__What the task asks__
Repeat the entire listing exactly. Omit all pictures.

__Provided records__
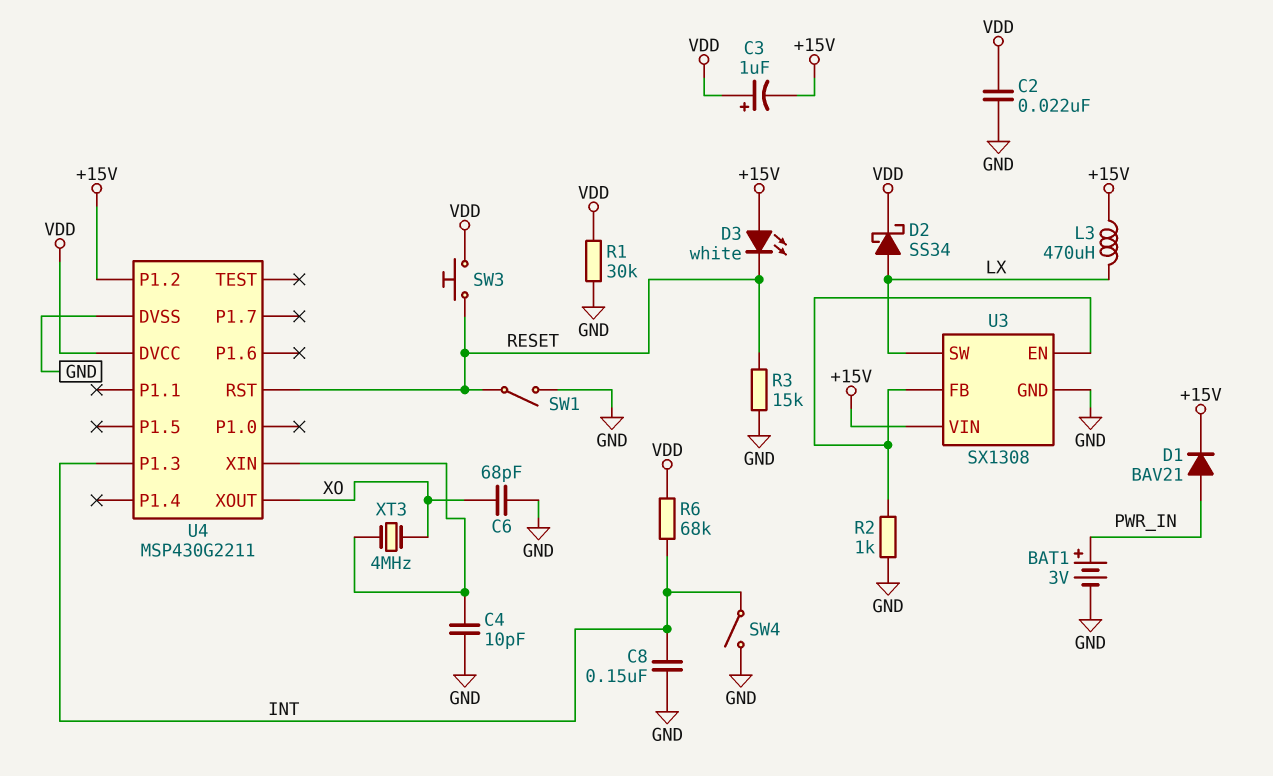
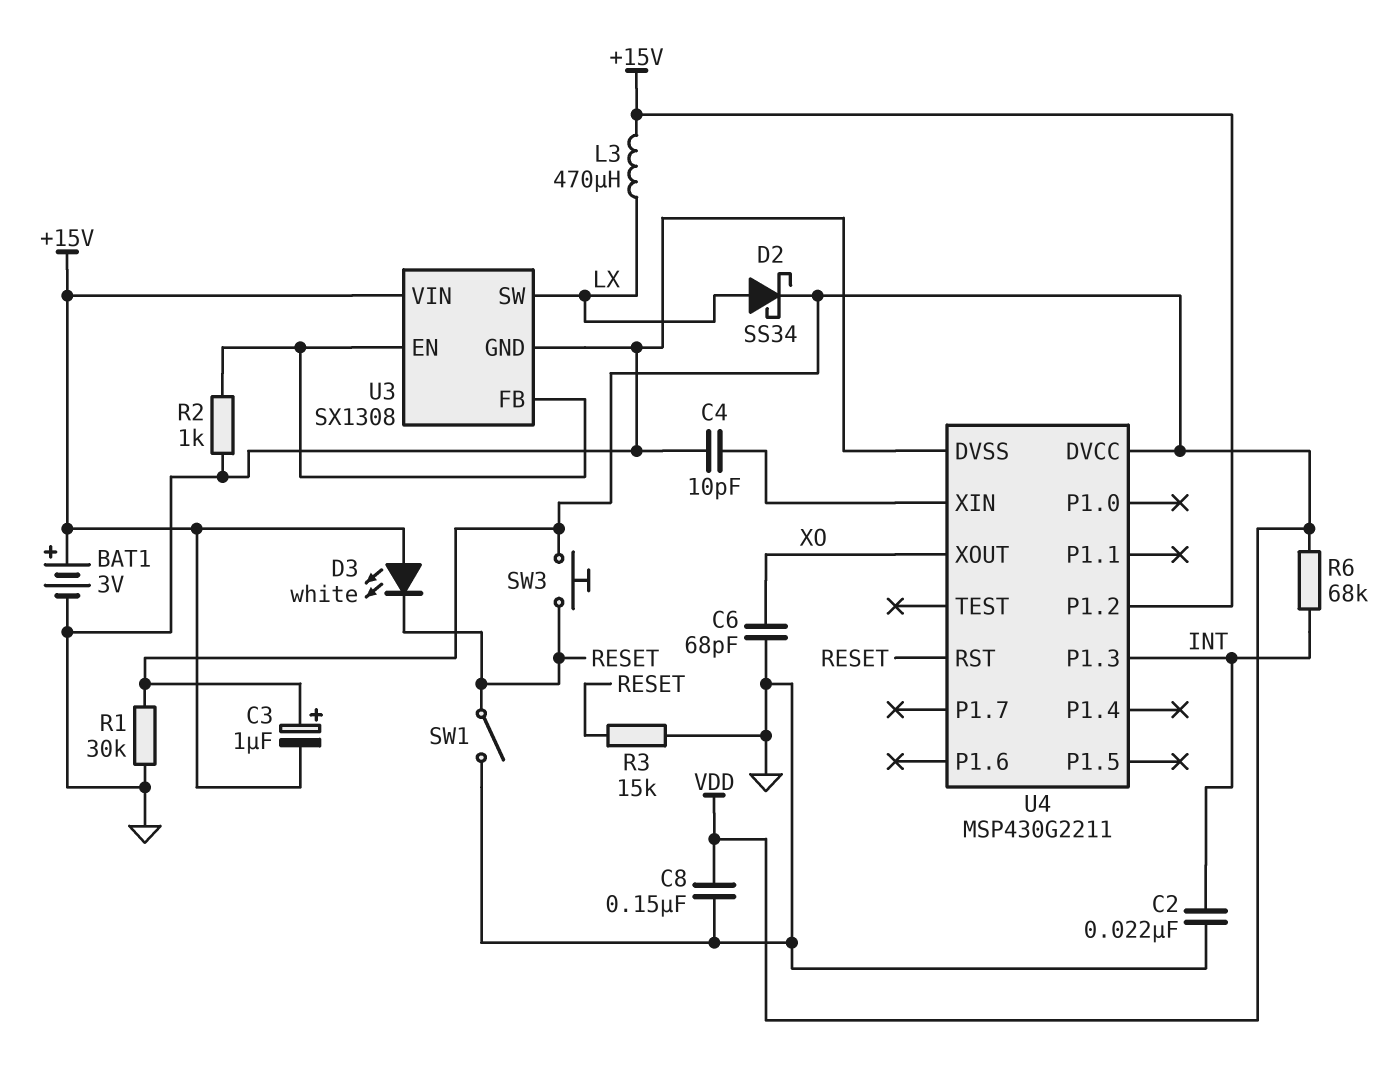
BAT1: 3V (plus PWR_IN, minus GND) -> 3V (plus +15V, minus GND)
C2: 22nF (GND, VDD) -> 22nF (GND, INT)
C8: 150nF (GND, INT) -> 150nF (GND, VDD)
D1: diode BAV21 (A PWR_IN, K +15V) -> none
SW4: switch (GND, INT) -> none
XT3: 4MHz (U4/XIN, XO) -> none

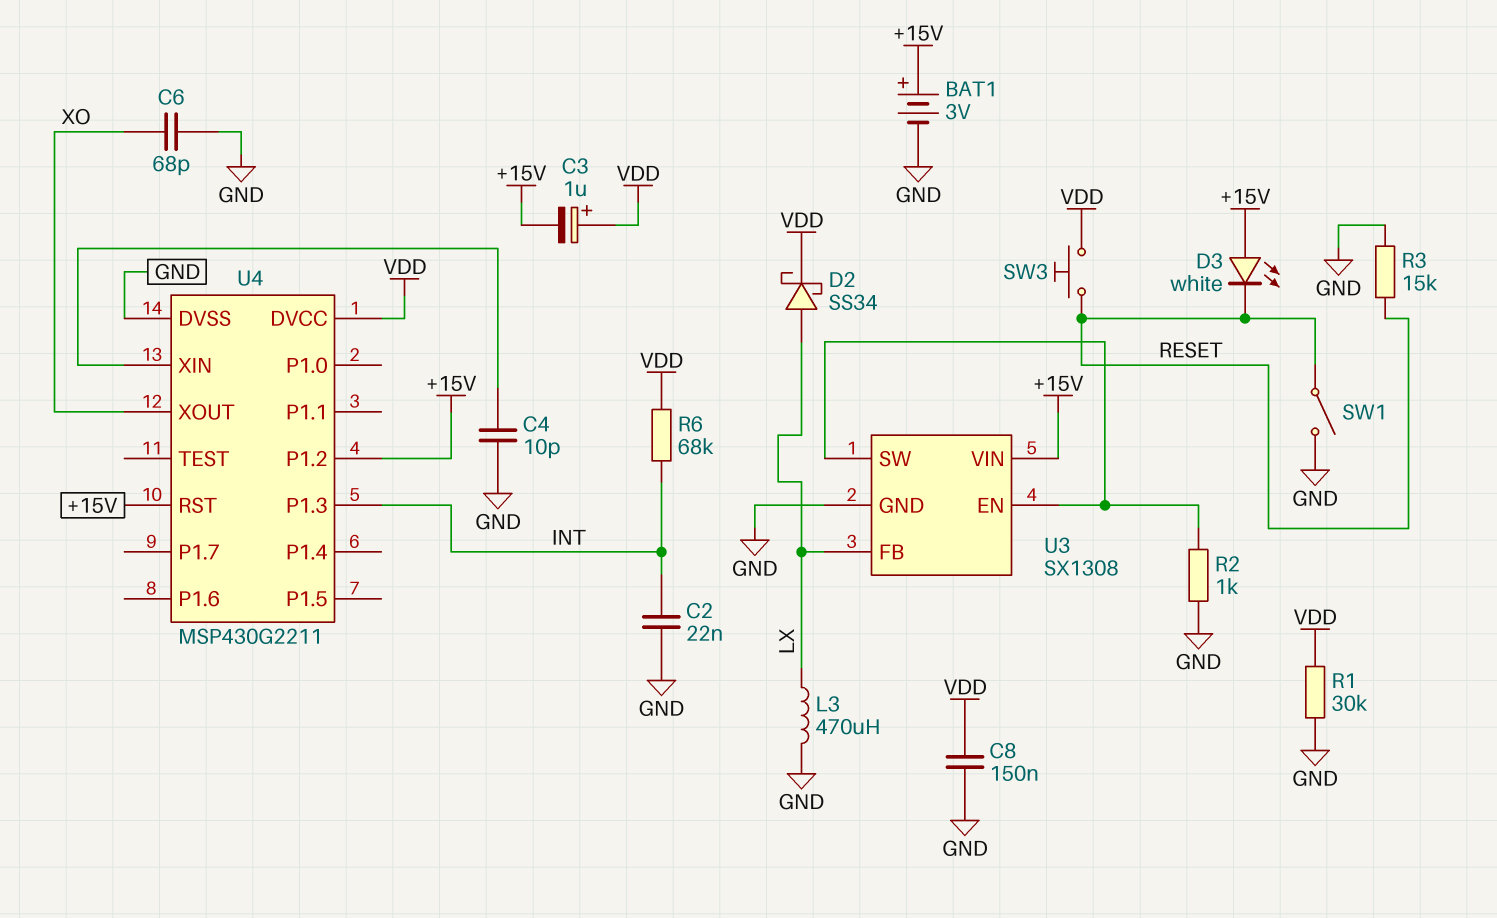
L3: 470uH (+15V, LX) -> 470uH (GND, LX)
U3 pin FB: U3/EN -> LX
U3 pin SW: LX -> U3/EN
U4 pin RST: RESET -> +15V

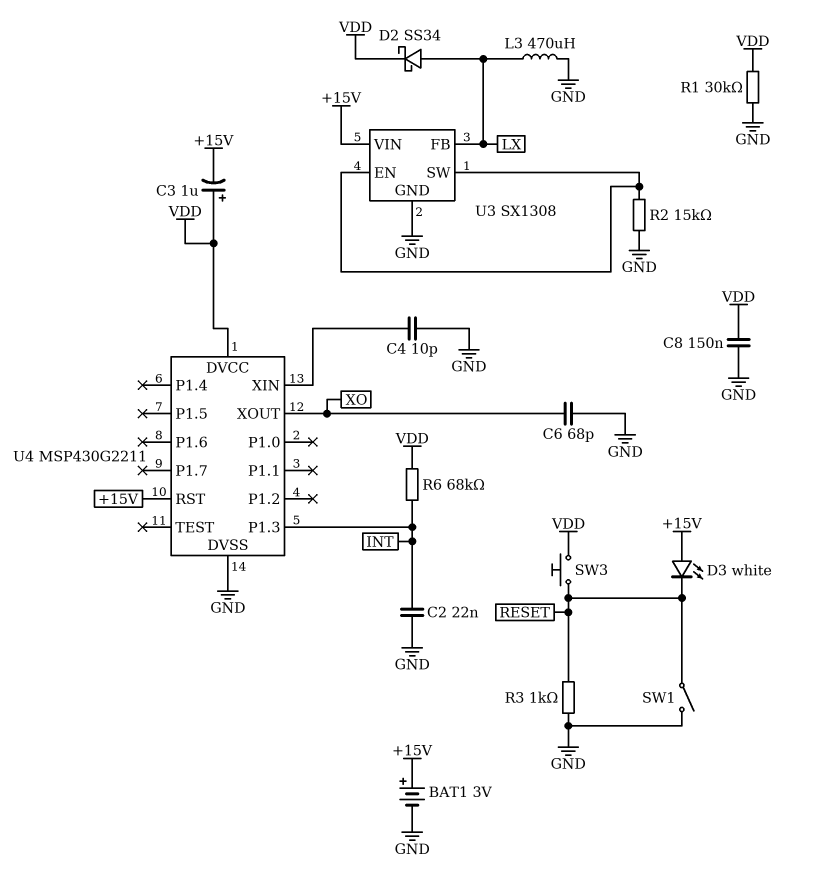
R2: 1k (GND, U3/EN) -> 15k (GND, U3/EN)
R3: 15k (GND, RESET) -> 1k (GND, RESET)
U4 pin P1.2: +15V -> none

__Problem solution__
BAT1: 3V (plus PWR_IN, minus GND) -> 3V (plus +15V, minus GND)
C2: 22nF (GND, VDD) -> 22nF (GND, INT)
C8: 150nF (GND, INT) -> 150nF (GND, VDD)
D1: diode BAV21 (A PWR_IN, K +15V) -> none
SW4: switch (GND, INT) -> none
XT3: 4MHz (U4/XIN, XO) -> none

L3: 470uH (+15V, LX) -> 470uH (GND, LX)
U3 pin FB: U3/EN -> LX
U3 pin SW: LX -> U3/EN
U4 pin RST: RESET -> +15V

R2: 1k (GND, U3/EN) -> 15k (GND, U3/EN)
R3: 15k (GND, RESET) -> 1k (GND, RESET)
U4 pin P1.2: +15V -> none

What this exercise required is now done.